> DATASET RECORDS
━━━

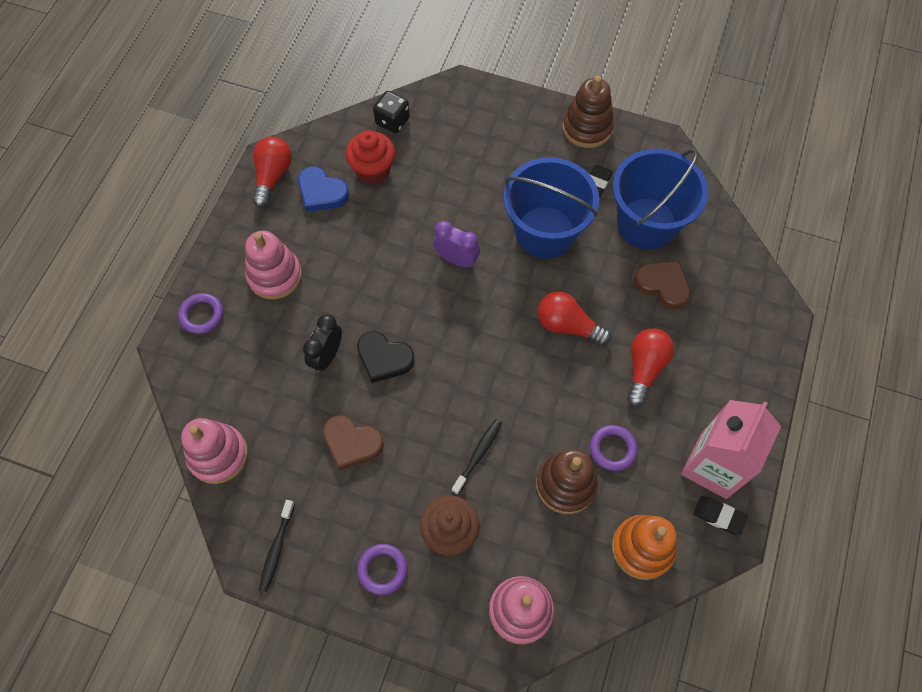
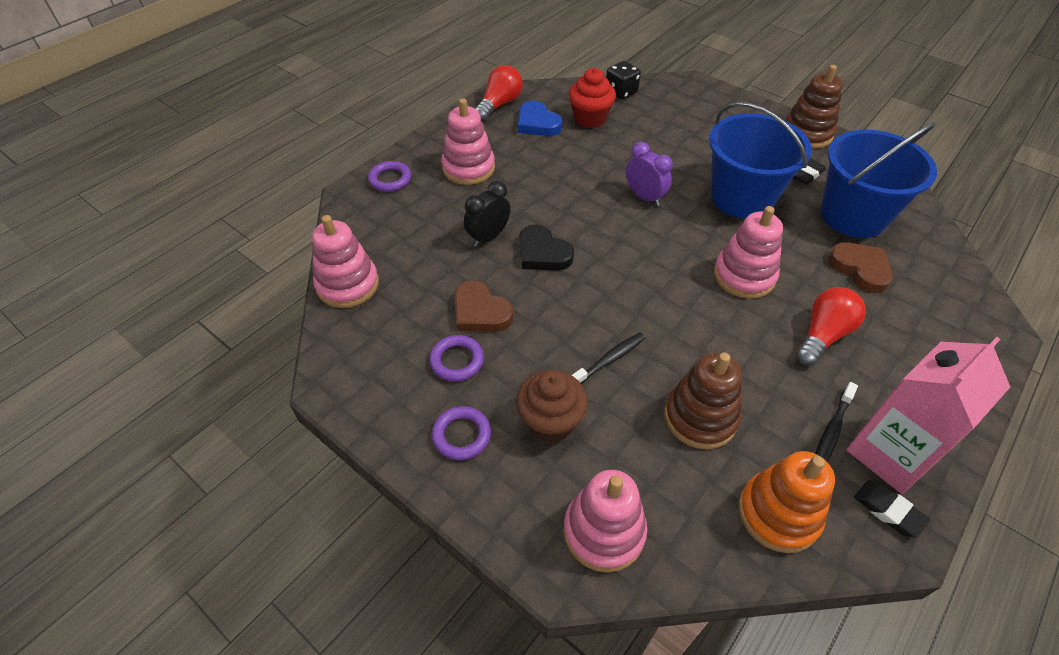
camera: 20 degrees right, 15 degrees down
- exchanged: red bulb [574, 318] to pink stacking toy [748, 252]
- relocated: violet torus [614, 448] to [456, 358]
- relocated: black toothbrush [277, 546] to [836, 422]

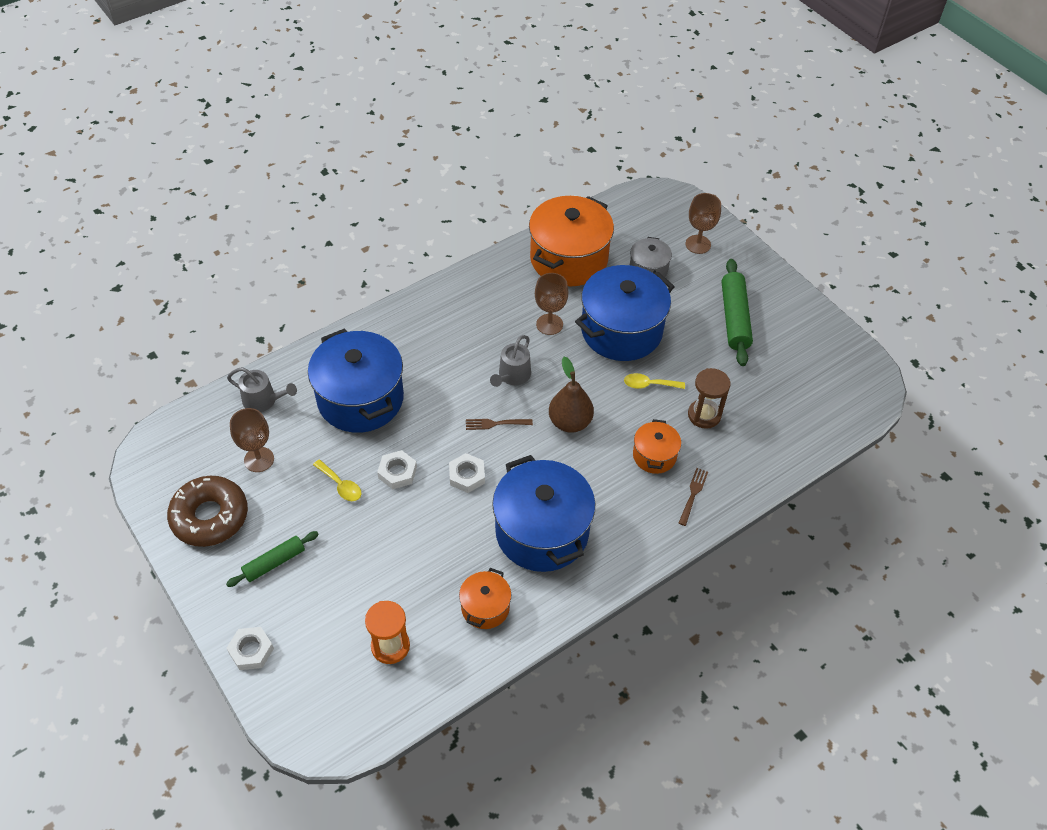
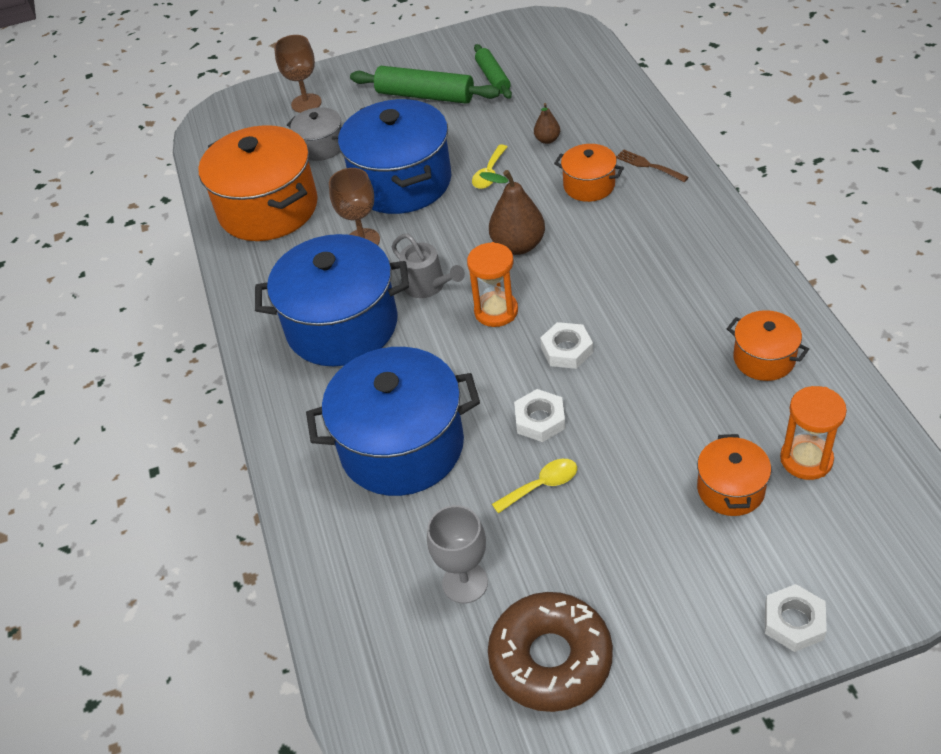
camera: 65 degrees left, 5 degrees down
- missing: ash-grey watering can [262, 389]
- exchanged: russet hourglass [709, 398] to russet toy pear [547, 123]
- colour: russet goblet [252, 440] to ash-grey goblet [457, 554]
- exchanged: russet fork [499, 424] to bright orange hourglass [492, 284]
- relocated: cobalt cooking pot [543, 513] to [332, 300]
- relocated: leaf-green rolling pin [272, 559] to [493, 71]
- appeared: bright orange cooking pot [734, 475]

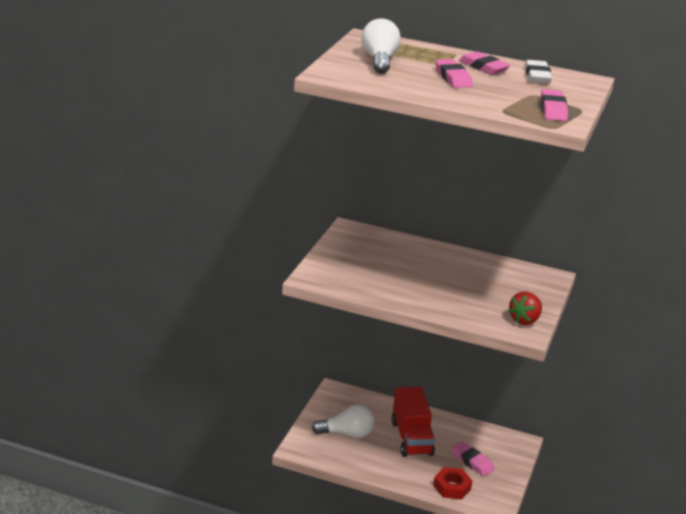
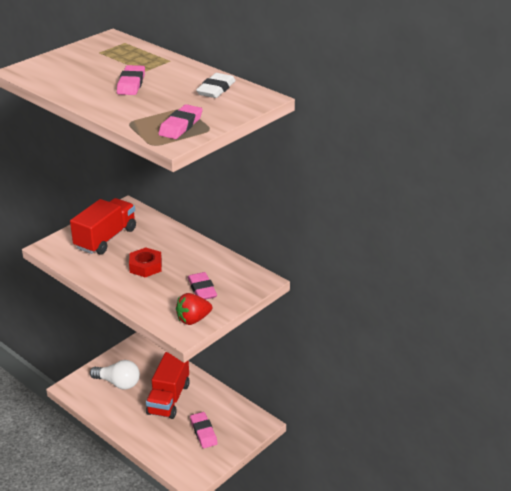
camera: 25 degrees right, 5 degrees up
- missing: white bulb [381, 46]
- relocated: pink pencil eraser [485, 63] to [202, 286]
- relocated: red hex nut [452, 483] to [145, 262]
- appeared: red truck [103, 226]

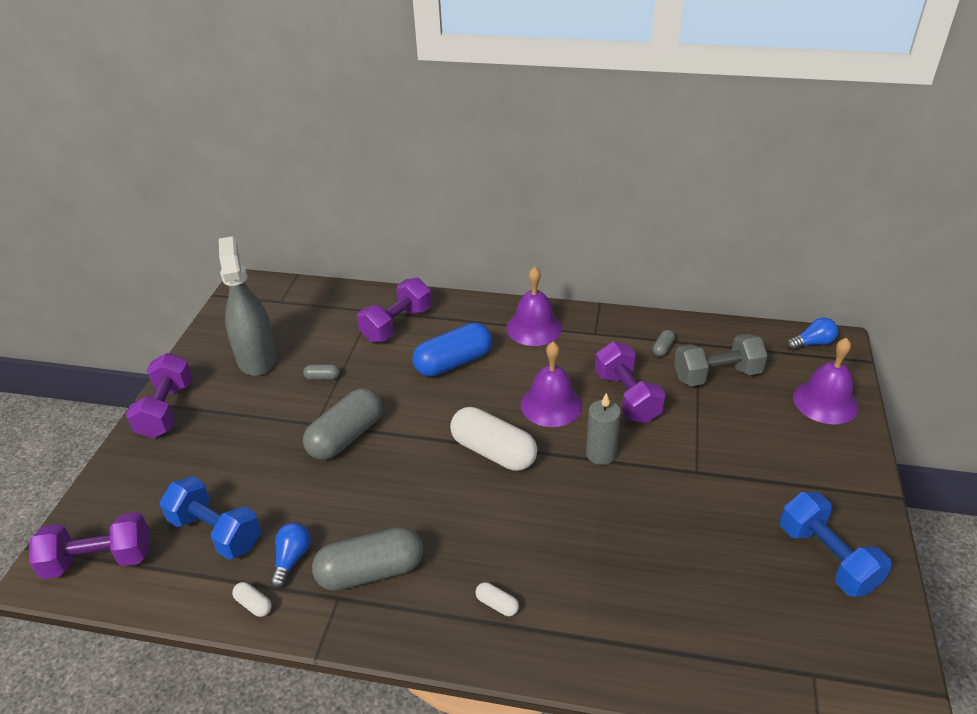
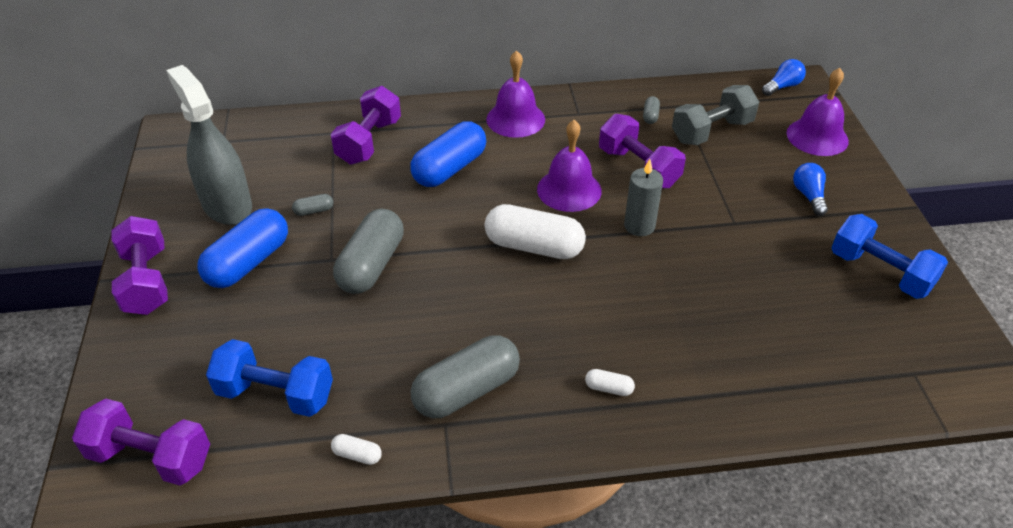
camera: 20 degrees left, 5 degrees up
- spun: violet hand weight [89, 545] = [141, 441] 45 degrees clockwise
- relocated: cobalt bulb [290, 556] to [810, 189]
- appeared: cobalt pill shape [243, 248]

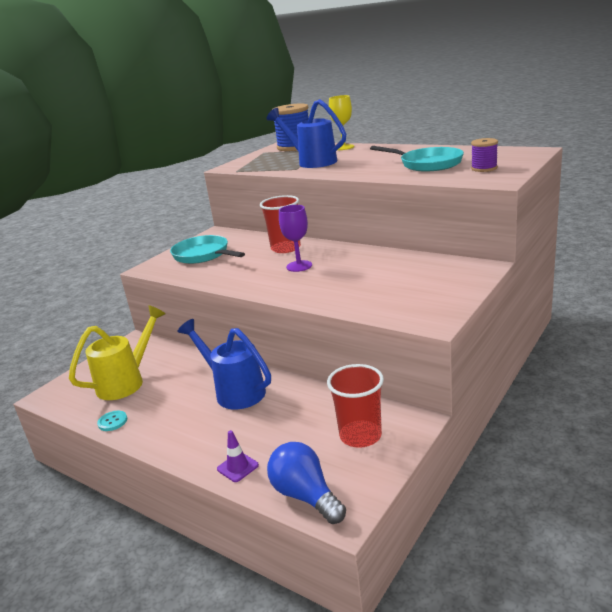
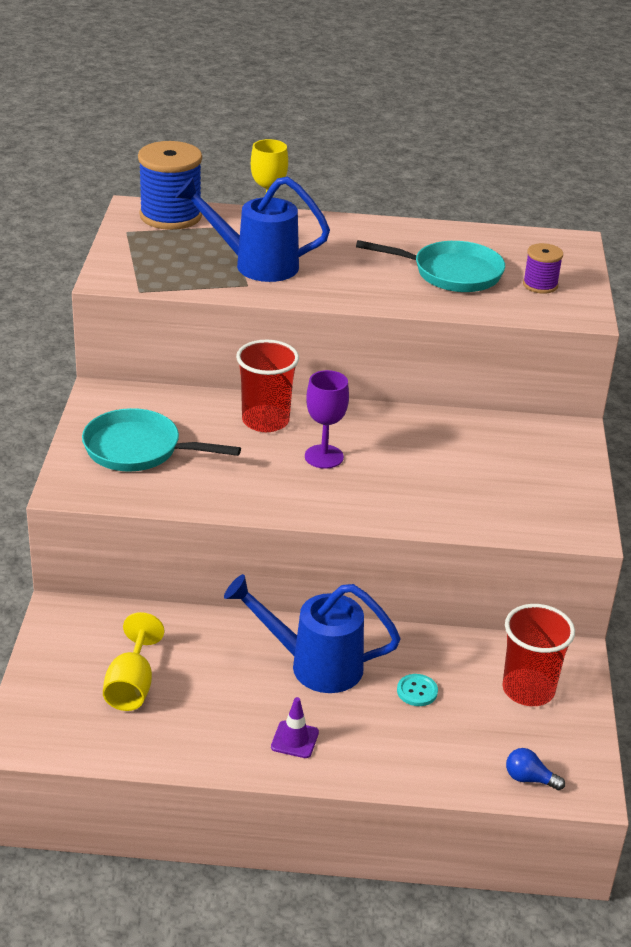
camera: 35 degrees left, 10 degrees up
- exchanged: bright yellow watering can [117, 352] to bright yellow goblet [133, 661]
- relocated: aqua shirt button [112, 421] to [417, 690]
- relocated: violet safety cone [238, 456] to [295, 727]
- size: cobalt bulb [306, 483] = [535, 769] x0.52

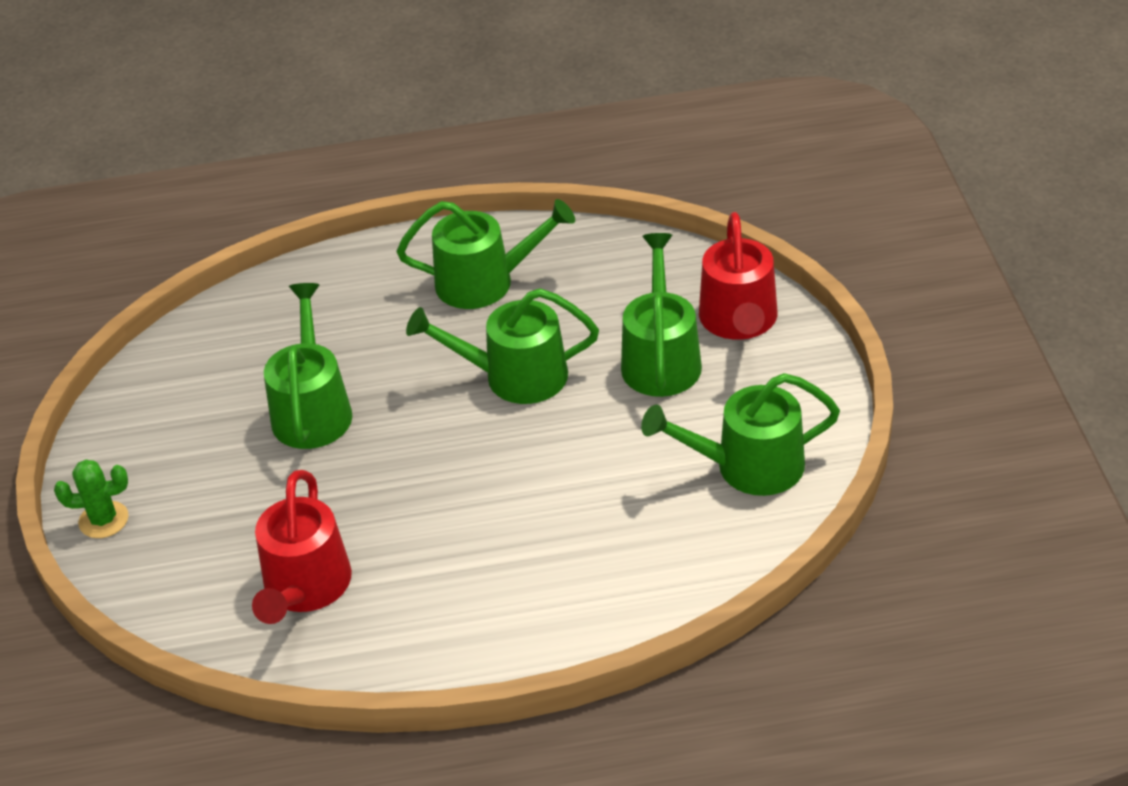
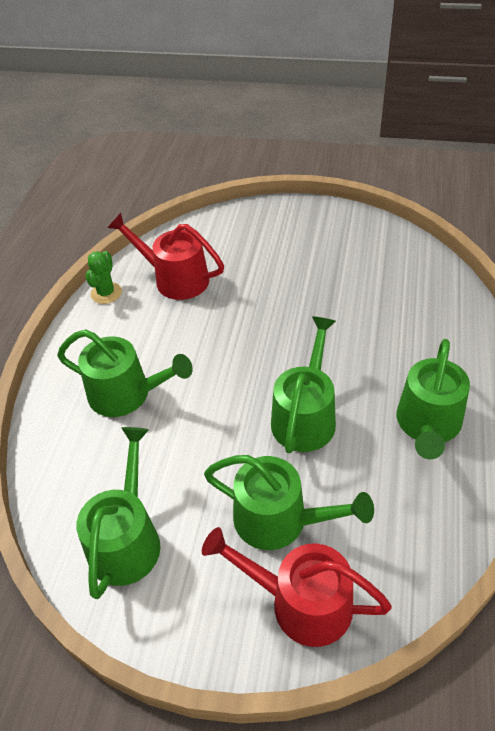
camera: 110 degrees right, 5 degrees up
- relocated: leaf-green watering can [308, 366] to [125, 373]
- relocated: leaf-green prickly plant [91, 498] to [103, 277]

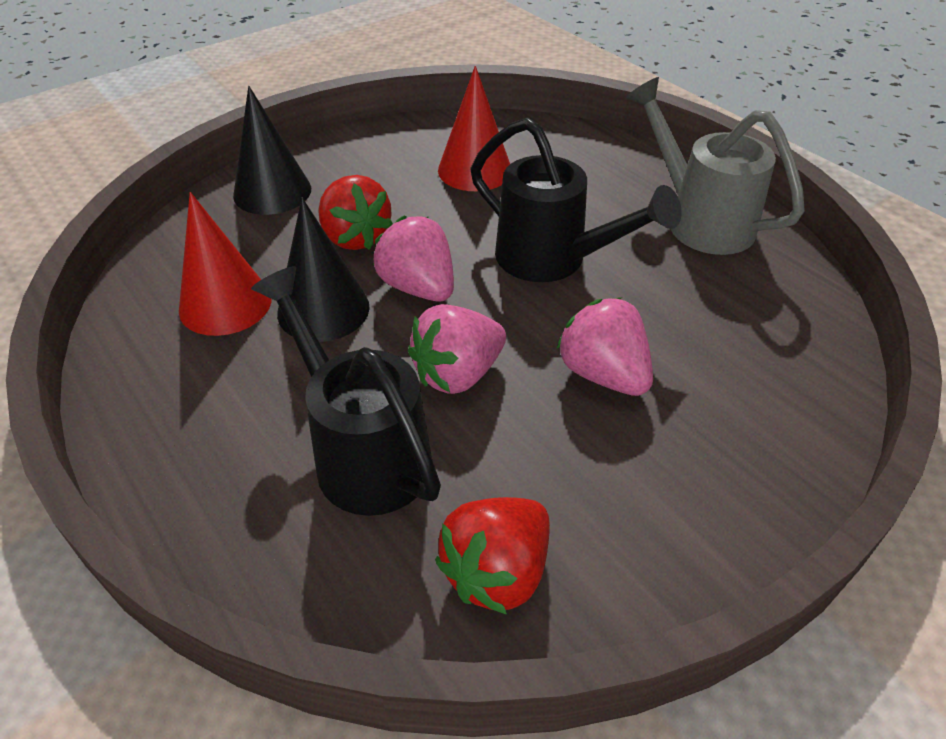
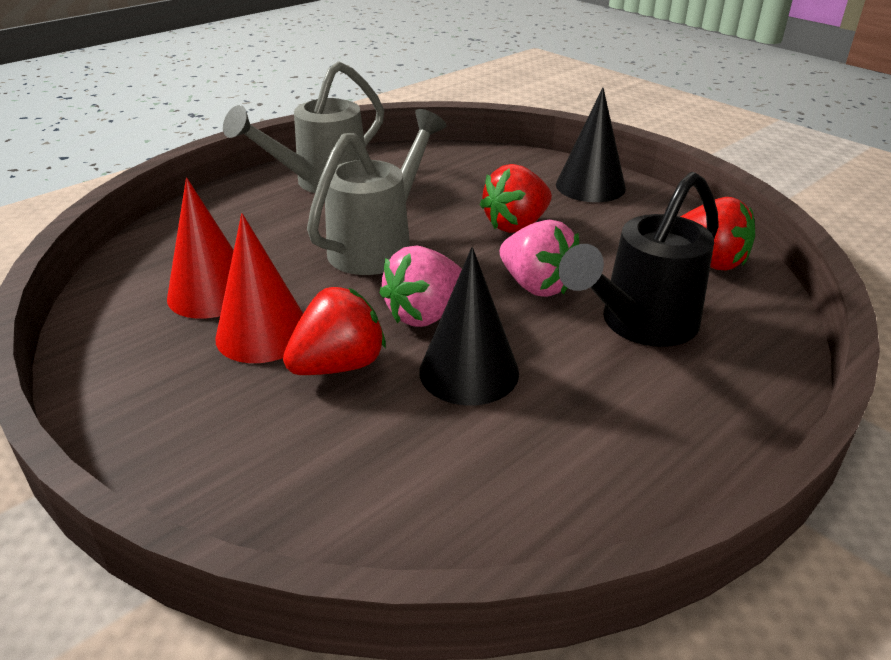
camera: 95 degrees left, 10 degrees down
- relocated: black solid cone [272, 150] to [591, 145]
- colour: black watering can [576, 200] to ash-grey watering can [377, 192]
- relocated: red solid cone [225, 264] to [259, 288]
- colour: pink berry [605, 346] to red berry [516, 198]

━━━

> TO DO
Skip the pictures and quote each line of the entries above, from the first through the line with "- relocated: violet torus", exactly as it appears.

> ANSWER
camera: 20 degrees right, 15 degrees down
- exchanged: red bulb [574, 318] to pink stacking toy [748, 252]
- relocated: violet torus [614, 448] to [456, 358]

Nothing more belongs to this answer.